__EXERCISE__:
Find each line below that contains the string "kern", matching case exactly, and copy those lines.

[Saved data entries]

begin

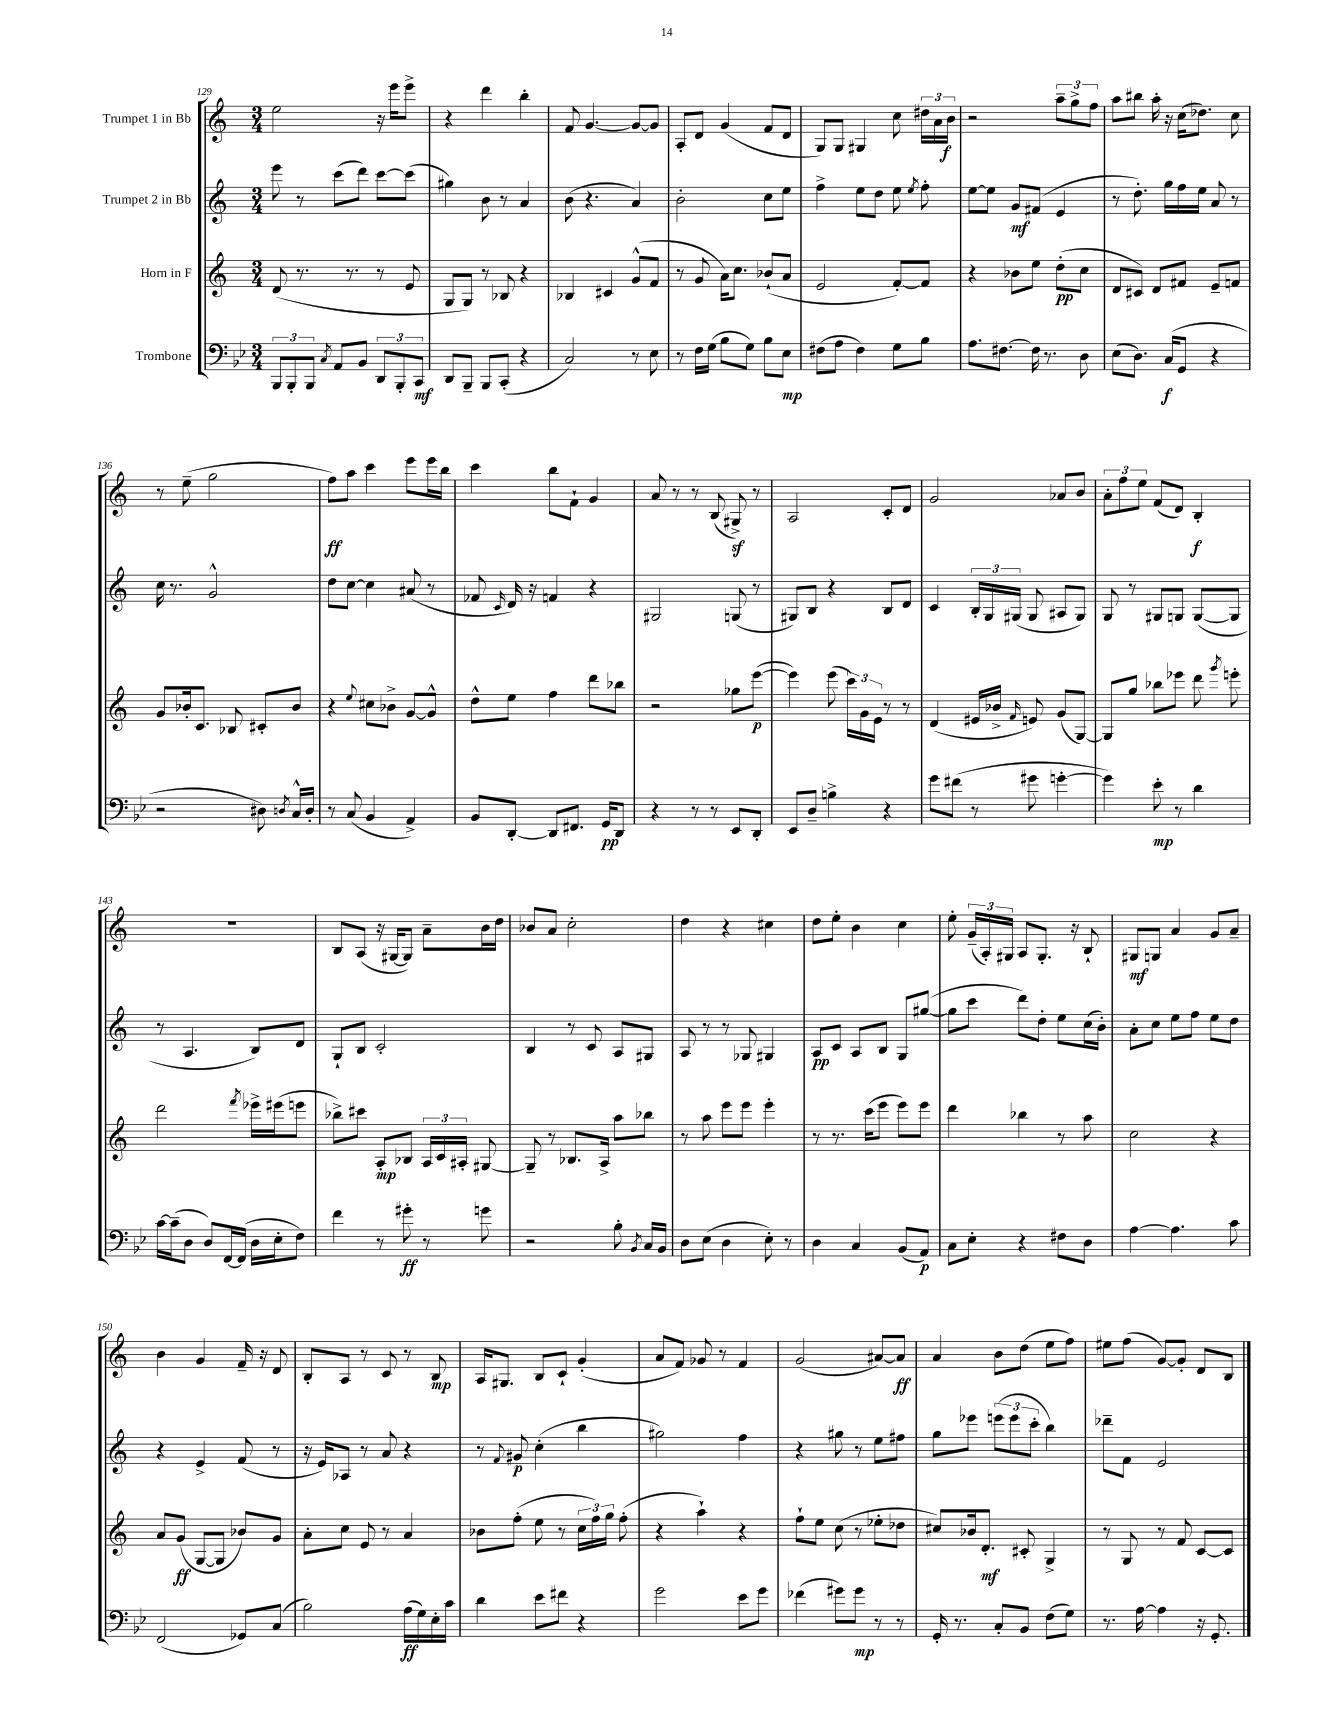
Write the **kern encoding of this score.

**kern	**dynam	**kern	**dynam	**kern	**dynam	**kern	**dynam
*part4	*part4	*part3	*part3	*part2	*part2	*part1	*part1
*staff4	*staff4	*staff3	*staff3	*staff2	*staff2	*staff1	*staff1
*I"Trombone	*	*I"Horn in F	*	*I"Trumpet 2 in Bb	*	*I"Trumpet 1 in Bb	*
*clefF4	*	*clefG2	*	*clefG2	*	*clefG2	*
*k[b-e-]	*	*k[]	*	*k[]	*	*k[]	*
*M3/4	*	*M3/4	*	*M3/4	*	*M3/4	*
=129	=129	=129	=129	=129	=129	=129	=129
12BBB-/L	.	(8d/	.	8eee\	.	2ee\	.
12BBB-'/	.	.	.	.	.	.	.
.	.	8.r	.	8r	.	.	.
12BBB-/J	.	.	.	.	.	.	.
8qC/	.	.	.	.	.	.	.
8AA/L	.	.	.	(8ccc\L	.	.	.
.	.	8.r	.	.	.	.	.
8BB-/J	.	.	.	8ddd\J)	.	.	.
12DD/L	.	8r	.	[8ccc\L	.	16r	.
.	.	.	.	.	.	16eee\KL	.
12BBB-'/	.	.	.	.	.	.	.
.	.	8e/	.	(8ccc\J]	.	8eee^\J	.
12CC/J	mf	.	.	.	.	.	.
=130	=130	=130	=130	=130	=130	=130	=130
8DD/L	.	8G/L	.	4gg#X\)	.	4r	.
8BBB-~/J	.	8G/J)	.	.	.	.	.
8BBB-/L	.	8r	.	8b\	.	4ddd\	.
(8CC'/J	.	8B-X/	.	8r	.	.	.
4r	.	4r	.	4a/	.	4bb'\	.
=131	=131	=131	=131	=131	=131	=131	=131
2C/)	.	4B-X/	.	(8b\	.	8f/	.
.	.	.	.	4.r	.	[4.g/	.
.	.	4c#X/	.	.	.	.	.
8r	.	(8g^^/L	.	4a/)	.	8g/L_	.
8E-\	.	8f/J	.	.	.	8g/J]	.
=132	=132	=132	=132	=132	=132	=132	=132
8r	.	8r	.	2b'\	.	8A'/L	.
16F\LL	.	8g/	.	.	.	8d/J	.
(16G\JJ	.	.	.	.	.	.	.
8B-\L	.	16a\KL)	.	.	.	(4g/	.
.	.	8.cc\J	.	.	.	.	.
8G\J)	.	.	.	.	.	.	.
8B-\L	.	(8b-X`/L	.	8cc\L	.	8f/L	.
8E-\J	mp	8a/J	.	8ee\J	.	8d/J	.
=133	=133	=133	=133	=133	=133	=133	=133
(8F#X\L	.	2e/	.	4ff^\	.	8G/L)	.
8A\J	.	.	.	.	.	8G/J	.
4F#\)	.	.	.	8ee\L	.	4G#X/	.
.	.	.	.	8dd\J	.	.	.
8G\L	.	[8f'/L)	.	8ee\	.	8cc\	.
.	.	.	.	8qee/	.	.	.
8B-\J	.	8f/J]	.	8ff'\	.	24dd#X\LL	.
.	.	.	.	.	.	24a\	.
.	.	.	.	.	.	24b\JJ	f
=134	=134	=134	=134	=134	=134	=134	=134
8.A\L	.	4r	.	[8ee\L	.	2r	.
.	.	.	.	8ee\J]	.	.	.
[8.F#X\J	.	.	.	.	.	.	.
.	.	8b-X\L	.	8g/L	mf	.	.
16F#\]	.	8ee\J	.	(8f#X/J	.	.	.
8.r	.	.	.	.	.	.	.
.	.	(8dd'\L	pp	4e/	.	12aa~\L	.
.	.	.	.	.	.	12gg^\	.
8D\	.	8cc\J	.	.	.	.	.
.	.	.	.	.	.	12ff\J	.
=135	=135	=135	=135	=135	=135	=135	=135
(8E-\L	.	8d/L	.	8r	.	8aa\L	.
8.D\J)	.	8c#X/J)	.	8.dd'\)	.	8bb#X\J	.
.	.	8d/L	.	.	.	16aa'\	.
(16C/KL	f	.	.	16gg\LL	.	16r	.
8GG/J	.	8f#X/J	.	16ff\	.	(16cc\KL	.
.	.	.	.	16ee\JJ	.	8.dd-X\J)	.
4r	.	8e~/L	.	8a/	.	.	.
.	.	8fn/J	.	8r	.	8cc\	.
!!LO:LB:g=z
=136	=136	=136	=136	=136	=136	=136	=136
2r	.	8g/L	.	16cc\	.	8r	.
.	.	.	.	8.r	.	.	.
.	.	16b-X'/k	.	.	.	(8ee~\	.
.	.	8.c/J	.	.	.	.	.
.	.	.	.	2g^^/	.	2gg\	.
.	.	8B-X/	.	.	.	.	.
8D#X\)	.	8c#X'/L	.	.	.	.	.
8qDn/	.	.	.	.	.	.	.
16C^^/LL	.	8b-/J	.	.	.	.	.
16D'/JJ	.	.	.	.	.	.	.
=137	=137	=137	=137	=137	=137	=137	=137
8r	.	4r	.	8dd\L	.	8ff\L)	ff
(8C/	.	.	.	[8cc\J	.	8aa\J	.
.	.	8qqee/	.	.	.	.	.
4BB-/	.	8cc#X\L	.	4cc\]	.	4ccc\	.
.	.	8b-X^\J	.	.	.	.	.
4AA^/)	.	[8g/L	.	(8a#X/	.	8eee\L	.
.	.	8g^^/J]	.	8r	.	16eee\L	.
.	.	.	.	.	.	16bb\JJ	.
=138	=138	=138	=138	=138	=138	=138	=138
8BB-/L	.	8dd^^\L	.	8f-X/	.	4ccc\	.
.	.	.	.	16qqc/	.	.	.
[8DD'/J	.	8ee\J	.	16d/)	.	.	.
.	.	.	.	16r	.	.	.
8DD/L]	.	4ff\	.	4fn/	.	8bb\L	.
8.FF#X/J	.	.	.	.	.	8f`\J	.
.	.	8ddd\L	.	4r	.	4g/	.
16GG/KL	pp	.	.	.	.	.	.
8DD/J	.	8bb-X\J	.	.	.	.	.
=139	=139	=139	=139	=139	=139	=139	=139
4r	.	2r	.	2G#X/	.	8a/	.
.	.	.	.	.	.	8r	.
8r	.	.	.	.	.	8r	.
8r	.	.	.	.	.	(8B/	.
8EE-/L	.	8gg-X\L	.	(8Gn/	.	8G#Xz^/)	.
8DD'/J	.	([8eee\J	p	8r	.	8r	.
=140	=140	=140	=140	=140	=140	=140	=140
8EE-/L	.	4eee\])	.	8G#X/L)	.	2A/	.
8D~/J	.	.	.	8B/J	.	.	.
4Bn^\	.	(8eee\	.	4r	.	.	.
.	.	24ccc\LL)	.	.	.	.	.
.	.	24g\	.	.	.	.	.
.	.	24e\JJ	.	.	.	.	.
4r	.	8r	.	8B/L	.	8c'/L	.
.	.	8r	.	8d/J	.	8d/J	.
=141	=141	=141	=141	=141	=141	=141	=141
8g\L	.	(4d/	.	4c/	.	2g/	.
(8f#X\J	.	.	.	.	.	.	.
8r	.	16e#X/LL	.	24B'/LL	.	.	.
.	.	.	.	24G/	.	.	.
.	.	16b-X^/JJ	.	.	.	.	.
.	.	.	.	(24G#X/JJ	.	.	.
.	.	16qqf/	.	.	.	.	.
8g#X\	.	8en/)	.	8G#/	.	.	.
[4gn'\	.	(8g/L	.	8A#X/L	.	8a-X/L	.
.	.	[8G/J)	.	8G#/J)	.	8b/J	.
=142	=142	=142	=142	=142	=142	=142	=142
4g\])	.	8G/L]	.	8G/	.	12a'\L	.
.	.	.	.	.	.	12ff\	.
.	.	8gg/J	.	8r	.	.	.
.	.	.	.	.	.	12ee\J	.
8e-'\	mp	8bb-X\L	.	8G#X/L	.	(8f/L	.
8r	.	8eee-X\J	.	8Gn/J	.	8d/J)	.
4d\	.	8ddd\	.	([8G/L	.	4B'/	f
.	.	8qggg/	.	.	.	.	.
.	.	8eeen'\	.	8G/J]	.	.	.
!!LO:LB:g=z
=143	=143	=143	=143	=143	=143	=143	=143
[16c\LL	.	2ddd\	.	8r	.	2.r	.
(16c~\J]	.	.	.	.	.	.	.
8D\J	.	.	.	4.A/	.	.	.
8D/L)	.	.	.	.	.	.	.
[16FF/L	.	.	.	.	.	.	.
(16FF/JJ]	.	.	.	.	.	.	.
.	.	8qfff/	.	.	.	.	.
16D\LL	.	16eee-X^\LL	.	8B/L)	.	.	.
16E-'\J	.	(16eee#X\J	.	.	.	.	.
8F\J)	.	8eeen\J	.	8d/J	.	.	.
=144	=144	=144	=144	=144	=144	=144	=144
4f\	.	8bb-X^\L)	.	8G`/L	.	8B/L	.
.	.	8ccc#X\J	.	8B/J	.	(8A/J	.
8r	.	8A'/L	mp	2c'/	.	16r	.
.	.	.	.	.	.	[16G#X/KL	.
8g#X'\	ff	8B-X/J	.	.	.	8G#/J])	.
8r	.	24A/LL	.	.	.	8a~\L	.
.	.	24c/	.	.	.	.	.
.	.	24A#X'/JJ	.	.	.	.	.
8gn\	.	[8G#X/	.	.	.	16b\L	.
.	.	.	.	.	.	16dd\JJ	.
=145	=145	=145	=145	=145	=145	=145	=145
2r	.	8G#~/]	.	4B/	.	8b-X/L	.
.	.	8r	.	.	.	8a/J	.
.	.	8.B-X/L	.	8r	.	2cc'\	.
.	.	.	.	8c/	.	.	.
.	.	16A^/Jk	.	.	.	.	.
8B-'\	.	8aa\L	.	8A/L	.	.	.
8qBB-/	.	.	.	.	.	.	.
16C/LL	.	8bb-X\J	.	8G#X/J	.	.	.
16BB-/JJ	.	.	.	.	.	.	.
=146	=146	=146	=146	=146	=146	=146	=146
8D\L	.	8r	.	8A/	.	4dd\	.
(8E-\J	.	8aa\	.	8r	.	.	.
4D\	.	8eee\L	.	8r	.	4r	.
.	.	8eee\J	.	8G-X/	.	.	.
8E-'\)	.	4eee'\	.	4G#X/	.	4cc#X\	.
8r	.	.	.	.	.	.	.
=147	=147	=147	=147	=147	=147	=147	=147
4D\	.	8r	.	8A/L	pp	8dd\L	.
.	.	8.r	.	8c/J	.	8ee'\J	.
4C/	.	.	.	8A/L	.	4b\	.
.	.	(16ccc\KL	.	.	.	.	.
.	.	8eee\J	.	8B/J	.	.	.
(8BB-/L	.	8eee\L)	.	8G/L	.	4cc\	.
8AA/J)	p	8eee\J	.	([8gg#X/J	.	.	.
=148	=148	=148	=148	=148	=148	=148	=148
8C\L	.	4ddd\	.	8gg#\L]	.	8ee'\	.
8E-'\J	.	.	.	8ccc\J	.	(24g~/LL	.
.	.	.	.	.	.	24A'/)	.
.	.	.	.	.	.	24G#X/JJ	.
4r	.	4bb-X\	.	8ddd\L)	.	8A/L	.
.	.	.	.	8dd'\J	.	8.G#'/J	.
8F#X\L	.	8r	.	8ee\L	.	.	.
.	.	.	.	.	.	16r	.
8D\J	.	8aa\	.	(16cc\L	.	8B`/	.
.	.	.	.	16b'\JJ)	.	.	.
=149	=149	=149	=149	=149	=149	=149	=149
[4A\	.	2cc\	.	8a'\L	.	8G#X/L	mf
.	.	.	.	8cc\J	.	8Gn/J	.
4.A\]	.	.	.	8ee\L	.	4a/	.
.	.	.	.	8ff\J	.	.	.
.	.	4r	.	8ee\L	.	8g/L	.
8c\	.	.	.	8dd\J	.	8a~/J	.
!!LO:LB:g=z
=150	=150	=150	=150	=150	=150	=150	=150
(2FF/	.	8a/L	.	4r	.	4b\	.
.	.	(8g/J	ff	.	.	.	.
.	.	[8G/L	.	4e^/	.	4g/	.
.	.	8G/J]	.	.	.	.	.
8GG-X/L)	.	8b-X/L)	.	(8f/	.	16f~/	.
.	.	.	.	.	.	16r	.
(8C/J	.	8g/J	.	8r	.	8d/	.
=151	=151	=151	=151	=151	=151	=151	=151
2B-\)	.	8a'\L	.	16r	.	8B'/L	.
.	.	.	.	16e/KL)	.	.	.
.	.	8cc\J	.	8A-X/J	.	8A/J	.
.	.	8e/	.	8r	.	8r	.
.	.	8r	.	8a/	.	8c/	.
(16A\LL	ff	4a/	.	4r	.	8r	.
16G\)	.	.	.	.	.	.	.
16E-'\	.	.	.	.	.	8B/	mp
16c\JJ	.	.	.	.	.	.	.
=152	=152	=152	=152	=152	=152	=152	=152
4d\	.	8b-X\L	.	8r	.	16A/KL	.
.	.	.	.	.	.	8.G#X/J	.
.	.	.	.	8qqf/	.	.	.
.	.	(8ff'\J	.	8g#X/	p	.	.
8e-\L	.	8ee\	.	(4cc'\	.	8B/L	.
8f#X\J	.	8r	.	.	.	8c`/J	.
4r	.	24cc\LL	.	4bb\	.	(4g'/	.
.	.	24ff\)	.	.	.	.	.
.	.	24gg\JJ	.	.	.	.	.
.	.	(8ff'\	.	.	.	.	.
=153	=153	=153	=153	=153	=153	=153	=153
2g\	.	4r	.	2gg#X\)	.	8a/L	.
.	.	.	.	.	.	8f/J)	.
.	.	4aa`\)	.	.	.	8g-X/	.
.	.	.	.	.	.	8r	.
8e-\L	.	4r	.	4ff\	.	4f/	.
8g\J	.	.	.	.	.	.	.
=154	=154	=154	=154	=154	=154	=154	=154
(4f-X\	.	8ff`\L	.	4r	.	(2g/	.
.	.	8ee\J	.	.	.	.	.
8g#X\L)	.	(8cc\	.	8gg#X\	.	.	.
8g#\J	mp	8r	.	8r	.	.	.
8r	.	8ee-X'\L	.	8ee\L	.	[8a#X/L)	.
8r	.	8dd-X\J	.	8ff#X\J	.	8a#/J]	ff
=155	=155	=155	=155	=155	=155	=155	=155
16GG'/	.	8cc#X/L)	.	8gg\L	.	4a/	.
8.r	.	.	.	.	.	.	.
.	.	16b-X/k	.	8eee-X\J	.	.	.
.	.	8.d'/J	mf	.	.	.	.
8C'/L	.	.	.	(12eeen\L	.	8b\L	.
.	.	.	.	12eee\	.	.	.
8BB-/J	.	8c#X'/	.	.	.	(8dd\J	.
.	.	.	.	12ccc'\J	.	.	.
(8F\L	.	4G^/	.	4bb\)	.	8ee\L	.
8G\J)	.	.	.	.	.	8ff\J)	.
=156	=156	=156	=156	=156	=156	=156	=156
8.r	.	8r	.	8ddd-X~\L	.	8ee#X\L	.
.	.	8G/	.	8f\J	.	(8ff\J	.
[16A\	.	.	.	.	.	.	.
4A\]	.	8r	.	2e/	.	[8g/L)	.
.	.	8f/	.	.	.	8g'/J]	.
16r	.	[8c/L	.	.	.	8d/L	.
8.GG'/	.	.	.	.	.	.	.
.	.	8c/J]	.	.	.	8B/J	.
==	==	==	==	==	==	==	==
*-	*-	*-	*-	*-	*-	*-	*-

end

__SOLUTION TO THIS EXERCISE__:
Write the **kern encoding of this score.
**kern	**dynam	**kern	**dynam	**kern	**dynam	**kern	**dynam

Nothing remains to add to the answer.